Data in this exercise
------------------------

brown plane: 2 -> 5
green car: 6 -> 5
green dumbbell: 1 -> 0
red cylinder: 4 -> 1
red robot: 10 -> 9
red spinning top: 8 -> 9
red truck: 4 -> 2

------------------------

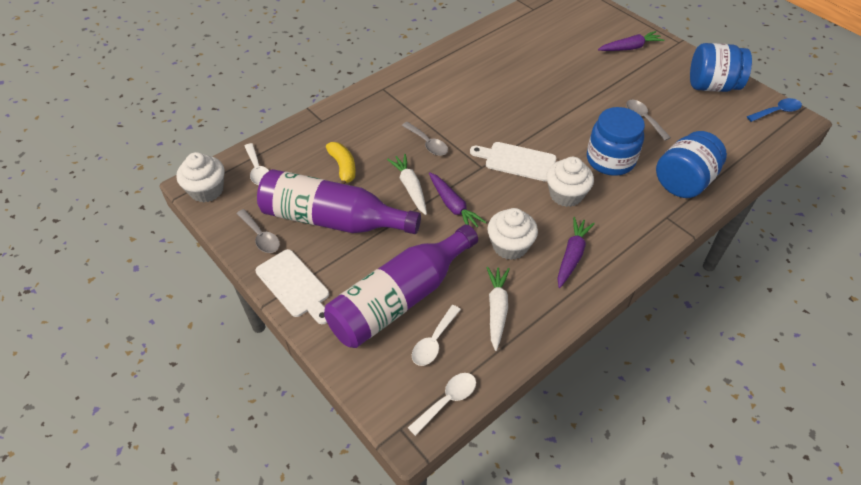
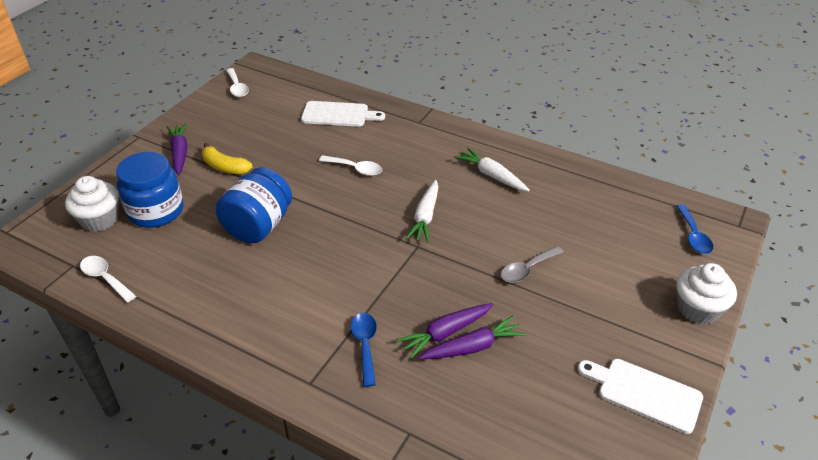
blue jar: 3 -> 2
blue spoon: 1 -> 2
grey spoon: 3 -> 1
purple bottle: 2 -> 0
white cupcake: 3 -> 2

------------------------

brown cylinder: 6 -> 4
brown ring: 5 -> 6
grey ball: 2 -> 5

------------------------

Job
From the entries above, restate word for word the lines from the line containing "brown plane: 2 -> 5" to the line containing "red truck: 4 -> 2", both ends included, and nothing more.

Solution to this task
brown plane: 2 -> 5
green car: 6 -> 5
green dumbbell: 1 -> 0
red cylinder: 4 -> 1
red robot: 10 -> 9
red spinning top: 8 -> 9
red truck: 4 -> 2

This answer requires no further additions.